[DATA FOR THIS TASK]
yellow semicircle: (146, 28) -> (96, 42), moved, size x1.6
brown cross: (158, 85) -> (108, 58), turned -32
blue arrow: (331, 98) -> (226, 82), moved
[/DATA FOR THIS TASK]
[DATA FOR THIS TASK]
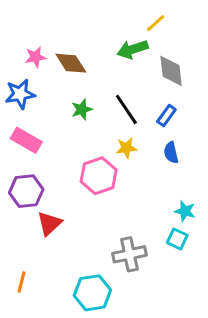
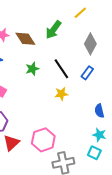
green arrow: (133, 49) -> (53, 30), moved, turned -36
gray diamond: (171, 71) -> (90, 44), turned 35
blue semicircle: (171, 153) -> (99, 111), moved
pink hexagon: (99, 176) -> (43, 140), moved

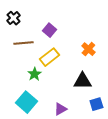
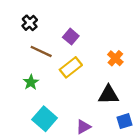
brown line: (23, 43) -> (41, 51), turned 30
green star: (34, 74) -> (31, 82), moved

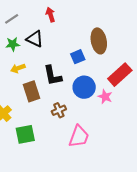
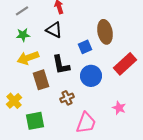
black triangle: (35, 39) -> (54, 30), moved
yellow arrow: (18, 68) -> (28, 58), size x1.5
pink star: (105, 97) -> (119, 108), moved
[/DATA FOR THIS TASK]
[DATA FOR THIS TASK]
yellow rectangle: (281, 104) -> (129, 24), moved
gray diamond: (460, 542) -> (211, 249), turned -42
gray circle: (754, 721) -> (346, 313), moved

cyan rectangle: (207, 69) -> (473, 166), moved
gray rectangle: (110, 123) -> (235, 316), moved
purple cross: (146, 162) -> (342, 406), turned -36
[/DATA FOR THIS TASK]
WHAT THE TASK REQUIRES:
In the listing above, locate the line containing "yellow semicircle: (146, 28)" and the line containing "blue arrow: (331, 98) -> (226, 82), moved". Extract those two lines and every line between them, exactly as written, and only those.

REPLY:
yellow semicircle: (146, 28) -> (96, 42), moved, size x1.6
brown cross: (158, 85) -> (108, 58), turned -32
blue arrow: (331, 98) -> (226, 82), moved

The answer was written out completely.